● **BRIEF**:
Every line below needs to be printed again exactly, without any of its pictures.
--- INFORMATION SHOWN Enclosed Below ---
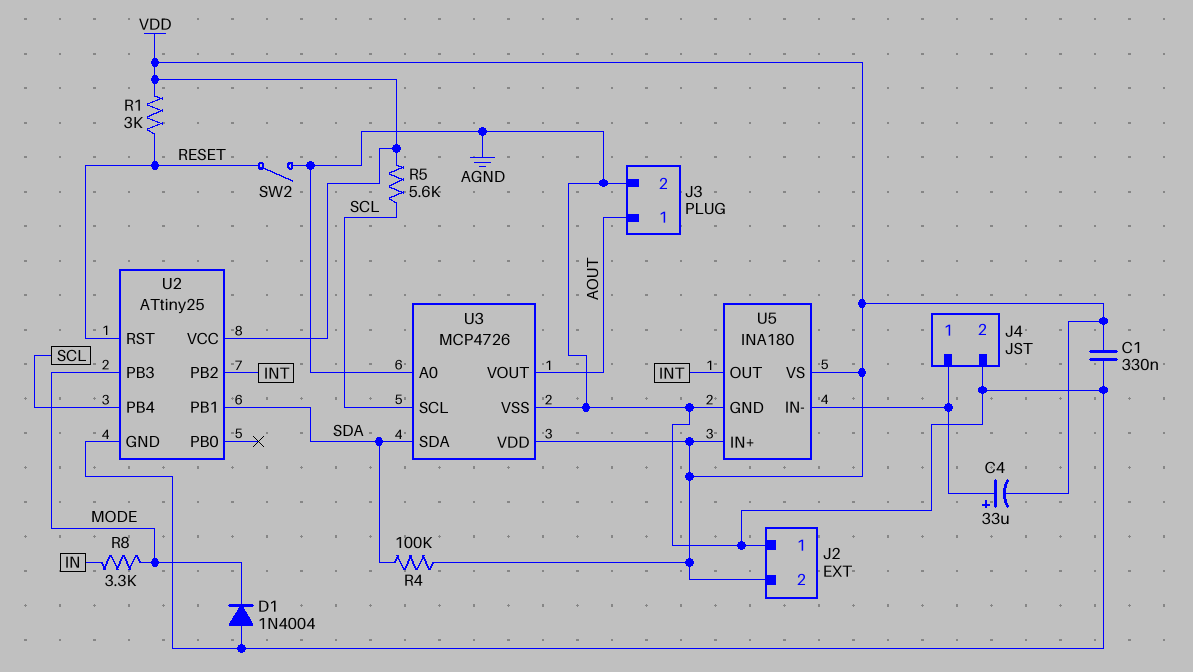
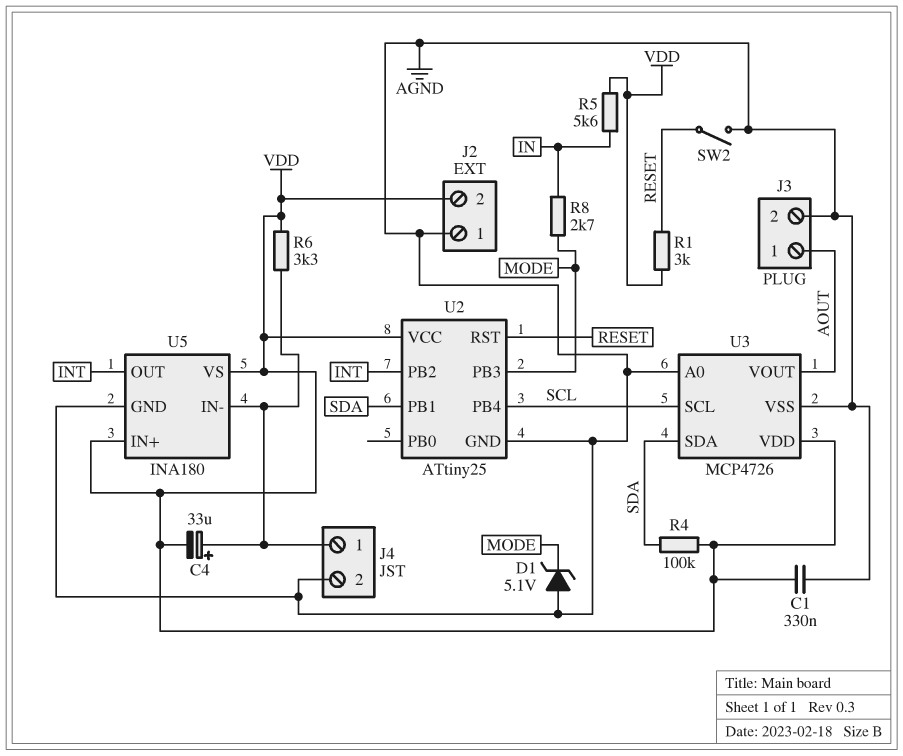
D1: diode 1N4004 (A AGND, K MODE) -> zener 5.1V (A AGND, K MODE)
R5: 5.6k (SCL, VDD) -> 5.6k (IN, VDD)
R6: none -> 3.3k (J4/1, VDD)
R8: 3.3k (IN, MODE) -> 2.7k (IN, MODE)

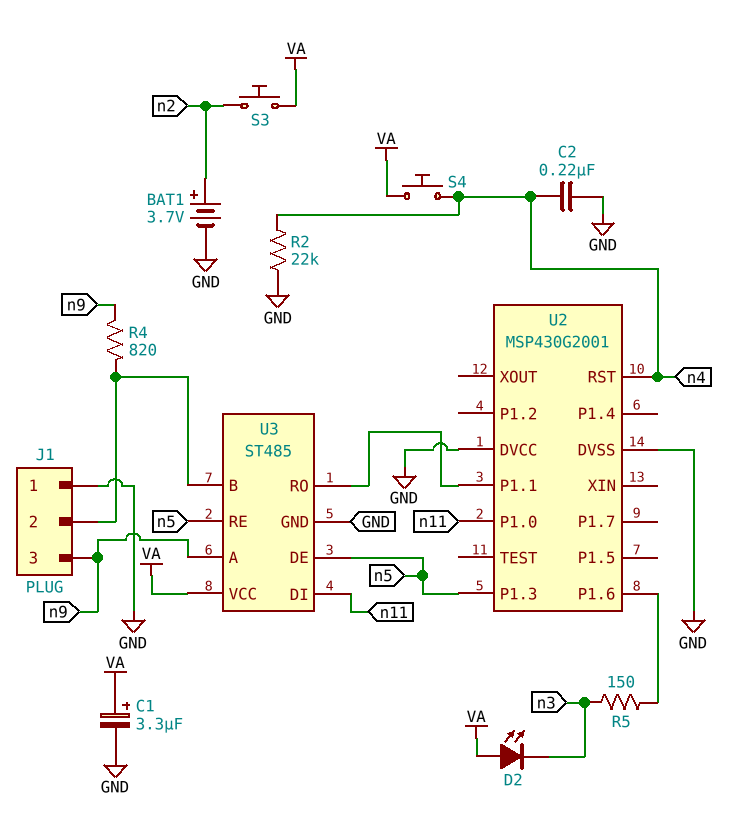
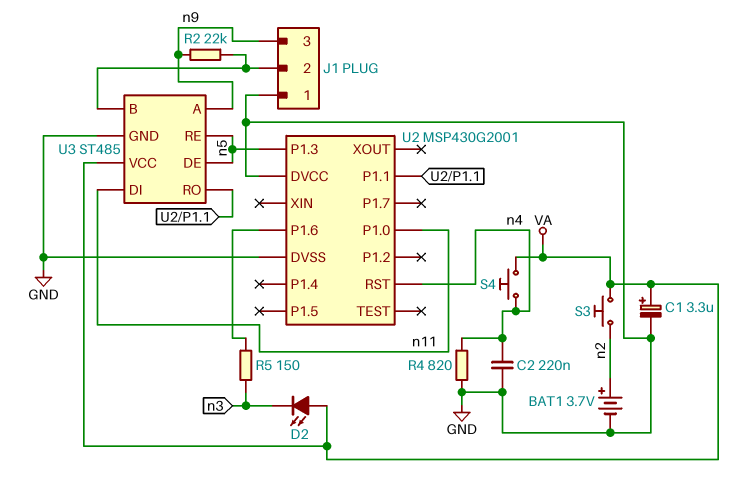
R2: 22k (GND, n4) -> 22k (J1/2, n9)
R4: 820 (J1/2, n9) -> 820 (GND, n4)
--- End of Enclosed INFORMATION SHOWN ---
● **EXPECTED ANSWER**:
D1: diode 1N4004 (A AGND, K MODE) -> zener 5.1V (A AGND, K MODE)
R5: 5.6k (SCL, VDD) -> 5.6k (IN, VDD)
R6: none -> 3.3k (J4/1, VDD)
R8: 3.3k (IN, MODE) -> 2.7k (IN, MODE)

R2: 22k (GND, n4) -> 22k (J1/2, n9)
R4: 820 (J1/2, n9) -> 820 (GND, n4)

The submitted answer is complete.